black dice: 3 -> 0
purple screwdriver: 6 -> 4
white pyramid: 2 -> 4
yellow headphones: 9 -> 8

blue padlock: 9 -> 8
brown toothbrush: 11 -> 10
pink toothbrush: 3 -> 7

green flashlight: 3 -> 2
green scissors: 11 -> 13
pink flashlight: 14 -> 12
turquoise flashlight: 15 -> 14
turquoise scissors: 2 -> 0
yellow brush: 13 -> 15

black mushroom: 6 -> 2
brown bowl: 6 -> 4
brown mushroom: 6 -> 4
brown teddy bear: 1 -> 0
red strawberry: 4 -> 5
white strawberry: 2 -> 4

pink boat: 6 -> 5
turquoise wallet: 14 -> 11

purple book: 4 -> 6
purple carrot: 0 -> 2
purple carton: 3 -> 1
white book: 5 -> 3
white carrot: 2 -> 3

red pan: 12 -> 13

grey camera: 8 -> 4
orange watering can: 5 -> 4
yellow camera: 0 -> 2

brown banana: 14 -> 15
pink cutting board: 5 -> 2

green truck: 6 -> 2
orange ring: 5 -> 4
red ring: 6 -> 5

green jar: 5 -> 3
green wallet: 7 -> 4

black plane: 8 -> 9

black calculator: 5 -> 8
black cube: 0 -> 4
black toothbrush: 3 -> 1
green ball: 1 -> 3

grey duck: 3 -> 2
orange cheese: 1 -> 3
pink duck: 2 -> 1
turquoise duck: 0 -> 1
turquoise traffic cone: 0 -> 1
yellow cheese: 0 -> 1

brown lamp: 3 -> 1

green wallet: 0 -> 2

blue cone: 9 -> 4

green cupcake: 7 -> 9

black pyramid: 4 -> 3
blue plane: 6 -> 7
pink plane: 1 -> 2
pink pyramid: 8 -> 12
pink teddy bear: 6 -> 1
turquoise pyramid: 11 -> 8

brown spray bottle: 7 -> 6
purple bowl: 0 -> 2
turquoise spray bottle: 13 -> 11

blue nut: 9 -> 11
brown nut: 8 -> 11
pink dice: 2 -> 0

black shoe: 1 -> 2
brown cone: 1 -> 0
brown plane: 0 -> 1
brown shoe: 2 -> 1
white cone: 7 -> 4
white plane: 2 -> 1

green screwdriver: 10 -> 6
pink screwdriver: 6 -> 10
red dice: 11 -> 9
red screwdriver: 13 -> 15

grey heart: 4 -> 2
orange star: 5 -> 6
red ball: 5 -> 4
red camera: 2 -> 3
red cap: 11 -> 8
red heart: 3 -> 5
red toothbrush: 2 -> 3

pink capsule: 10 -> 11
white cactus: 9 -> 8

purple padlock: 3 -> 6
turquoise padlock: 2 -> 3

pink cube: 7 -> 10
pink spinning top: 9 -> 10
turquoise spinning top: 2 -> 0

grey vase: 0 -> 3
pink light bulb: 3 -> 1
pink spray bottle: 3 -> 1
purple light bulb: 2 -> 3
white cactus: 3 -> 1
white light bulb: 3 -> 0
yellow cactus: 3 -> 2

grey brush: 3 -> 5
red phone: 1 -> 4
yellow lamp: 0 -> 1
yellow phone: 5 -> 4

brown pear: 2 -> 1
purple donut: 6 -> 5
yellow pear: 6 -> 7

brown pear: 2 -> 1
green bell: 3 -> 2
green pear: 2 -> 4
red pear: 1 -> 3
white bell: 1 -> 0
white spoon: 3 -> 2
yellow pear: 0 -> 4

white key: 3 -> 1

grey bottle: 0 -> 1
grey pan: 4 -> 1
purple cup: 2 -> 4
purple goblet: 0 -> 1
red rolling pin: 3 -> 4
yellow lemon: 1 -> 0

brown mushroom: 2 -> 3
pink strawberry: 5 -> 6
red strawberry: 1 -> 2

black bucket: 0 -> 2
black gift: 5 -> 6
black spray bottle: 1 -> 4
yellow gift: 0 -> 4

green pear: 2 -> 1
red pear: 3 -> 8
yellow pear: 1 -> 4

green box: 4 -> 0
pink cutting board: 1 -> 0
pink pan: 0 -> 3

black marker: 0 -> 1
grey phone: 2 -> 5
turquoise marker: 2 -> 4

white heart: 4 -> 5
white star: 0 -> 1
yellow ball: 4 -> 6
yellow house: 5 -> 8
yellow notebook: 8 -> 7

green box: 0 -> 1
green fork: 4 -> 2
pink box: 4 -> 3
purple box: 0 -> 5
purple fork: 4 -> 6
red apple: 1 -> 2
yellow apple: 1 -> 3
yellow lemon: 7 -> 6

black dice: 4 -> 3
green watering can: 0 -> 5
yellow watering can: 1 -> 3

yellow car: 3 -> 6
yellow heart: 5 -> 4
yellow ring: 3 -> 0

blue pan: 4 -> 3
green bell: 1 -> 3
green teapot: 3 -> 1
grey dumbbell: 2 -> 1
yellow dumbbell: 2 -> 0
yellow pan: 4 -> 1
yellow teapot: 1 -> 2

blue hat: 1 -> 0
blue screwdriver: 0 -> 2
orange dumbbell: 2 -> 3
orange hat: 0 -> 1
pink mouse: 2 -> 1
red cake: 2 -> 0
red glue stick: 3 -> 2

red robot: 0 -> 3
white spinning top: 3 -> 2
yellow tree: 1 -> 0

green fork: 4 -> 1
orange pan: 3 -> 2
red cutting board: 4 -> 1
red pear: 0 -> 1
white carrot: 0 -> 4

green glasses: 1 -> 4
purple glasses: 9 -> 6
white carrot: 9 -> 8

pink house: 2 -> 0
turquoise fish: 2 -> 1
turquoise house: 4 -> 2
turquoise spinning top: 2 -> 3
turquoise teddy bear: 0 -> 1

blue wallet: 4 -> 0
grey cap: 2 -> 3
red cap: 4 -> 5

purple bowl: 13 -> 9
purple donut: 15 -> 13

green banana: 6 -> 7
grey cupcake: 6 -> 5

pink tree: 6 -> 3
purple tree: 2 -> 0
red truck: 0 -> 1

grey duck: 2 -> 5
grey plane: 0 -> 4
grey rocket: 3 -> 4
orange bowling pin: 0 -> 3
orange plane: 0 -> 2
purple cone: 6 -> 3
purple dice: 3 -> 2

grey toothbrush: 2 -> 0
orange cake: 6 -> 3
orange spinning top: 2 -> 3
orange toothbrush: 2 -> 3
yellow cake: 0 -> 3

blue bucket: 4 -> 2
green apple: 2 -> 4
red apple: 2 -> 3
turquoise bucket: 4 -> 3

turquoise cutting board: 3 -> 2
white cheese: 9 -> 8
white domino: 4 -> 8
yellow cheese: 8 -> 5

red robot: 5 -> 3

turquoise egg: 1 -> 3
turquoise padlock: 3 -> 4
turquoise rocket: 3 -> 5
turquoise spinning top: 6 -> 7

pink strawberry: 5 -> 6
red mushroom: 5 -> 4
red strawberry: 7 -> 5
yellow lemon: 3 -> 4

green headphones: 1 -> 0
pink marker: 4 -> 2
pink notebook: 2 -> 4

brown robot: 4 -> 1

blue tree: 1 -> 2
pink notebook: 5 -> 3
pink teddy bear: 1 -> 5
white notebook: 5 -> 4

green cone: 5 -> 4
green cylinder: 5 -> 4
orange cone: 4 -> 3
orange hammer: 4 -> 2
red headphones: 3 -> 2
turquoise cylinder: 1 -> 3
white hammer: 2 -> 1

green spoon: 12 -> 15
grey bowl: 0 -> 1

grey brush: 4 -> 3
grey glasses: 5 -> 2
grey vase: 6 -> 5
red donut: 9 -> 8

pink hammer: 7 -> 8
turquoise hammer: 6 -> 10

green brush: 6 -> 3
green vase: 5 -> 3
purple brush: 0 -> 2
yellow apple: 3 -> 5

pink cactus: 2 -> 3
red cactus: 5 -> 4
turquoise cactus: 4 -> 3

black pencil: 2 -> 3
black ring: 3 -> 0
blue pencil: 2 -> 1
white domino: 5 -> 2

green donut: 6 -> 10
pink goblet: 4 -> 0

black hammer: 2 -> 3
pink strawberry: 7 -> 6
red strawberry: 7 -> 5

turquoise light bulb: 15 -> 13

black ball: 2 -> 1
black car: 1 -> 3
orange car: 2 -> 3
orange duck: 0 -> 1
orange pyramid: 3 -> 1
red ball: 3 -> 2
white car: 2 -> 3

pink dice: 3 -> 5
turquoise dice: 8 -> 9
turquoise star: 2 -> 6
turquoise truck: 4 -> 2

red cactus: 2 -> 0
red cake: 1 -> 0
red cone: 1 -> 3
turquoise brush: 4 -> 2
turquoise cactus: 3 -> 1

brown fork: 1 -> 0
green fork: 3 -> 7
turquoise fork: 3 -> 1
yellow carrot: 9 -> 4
- - - -
Exercise objective:
Every line of the records above where the string "watering" is found should be copied.

Task solution:
orange watering can: 5 -> 4
green watering can: 0 -> 5
yellow watering can: 1 -> 3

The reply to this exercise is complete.